▶ _Goal of the exercise_
Please give back only the lines below from the one containing "(585, 229) = (173, 398): yellow" to the one containing "(710, 471) = (249, 199): pink cup -> none", each repeated word for word, both ends included.

▶ _Records for the task_

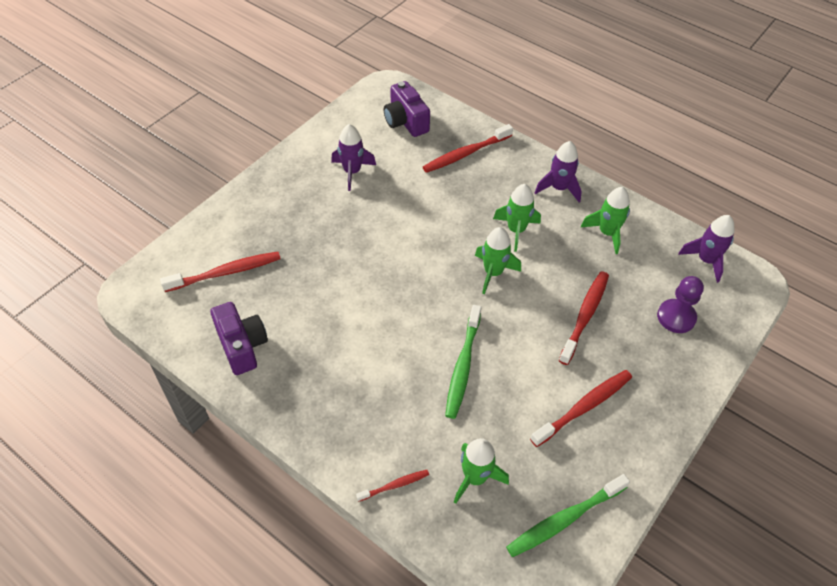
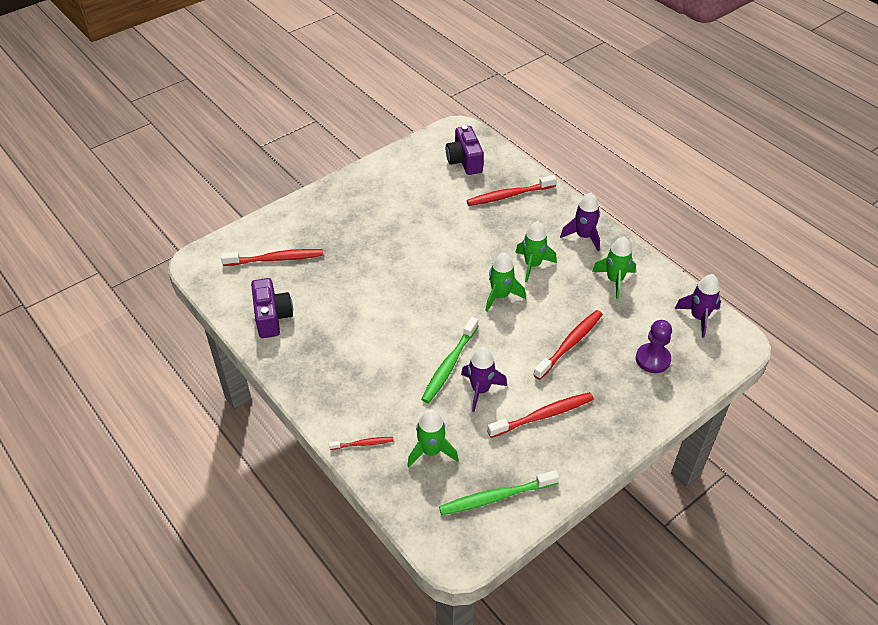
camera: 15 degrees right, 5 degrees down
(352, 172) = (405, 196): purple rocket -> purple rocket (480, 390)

...

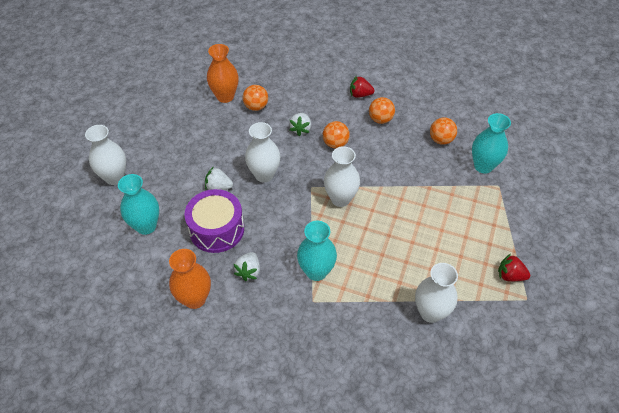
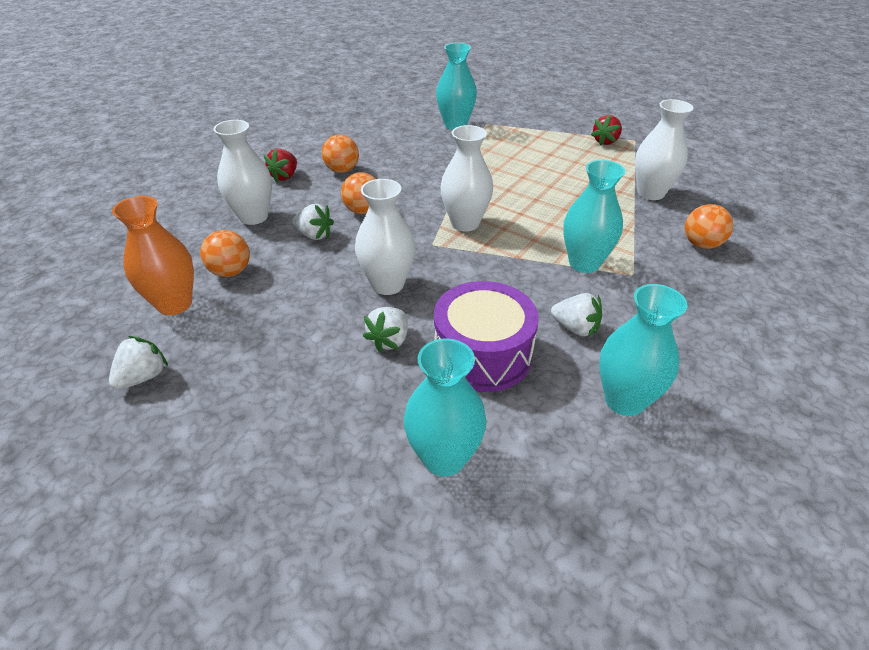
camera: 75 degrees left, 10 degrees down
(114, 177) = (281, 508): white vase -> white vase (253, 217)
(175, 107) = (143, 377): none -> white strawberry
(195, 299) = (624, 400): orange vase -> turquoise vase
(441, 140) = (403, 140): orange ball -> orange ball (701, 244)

--

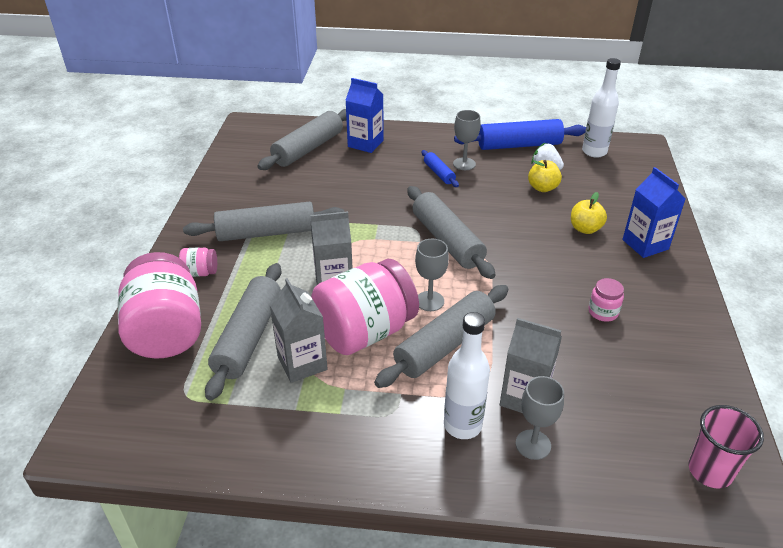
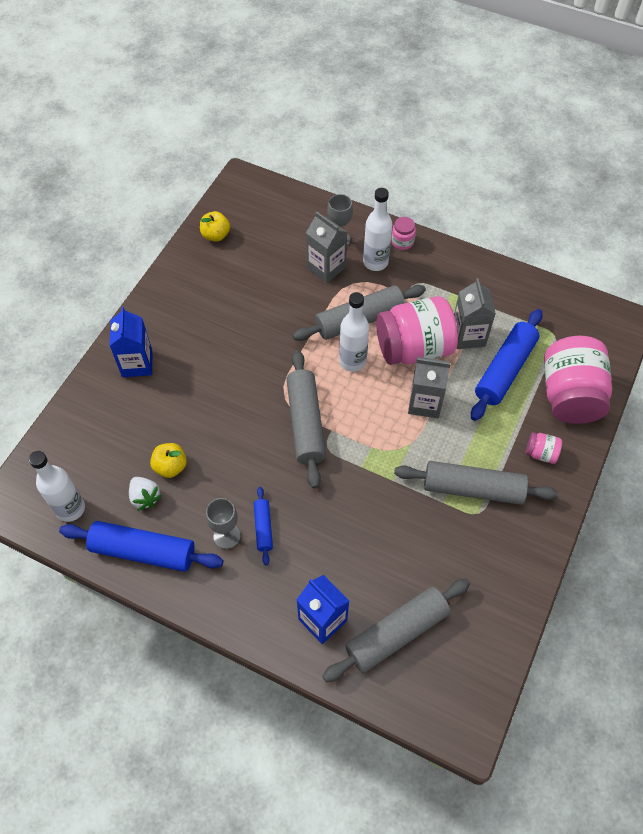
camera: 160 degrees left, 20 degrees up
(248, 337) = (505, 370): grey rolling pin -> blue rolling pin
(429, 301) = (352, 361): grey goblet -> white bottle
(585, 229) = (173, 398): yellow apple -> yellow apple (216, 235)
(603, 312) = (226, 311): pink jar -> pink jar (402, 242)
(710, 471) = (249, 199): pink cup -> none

▶ _Expected answer_
(585, 229) = (173, 398): yellow apple -> yellow apple (216, 235)
(603, 312) = (226, 311): pink jar -> pink jar (402, 242)
(710, 471) = (249, 199): pink cup -> none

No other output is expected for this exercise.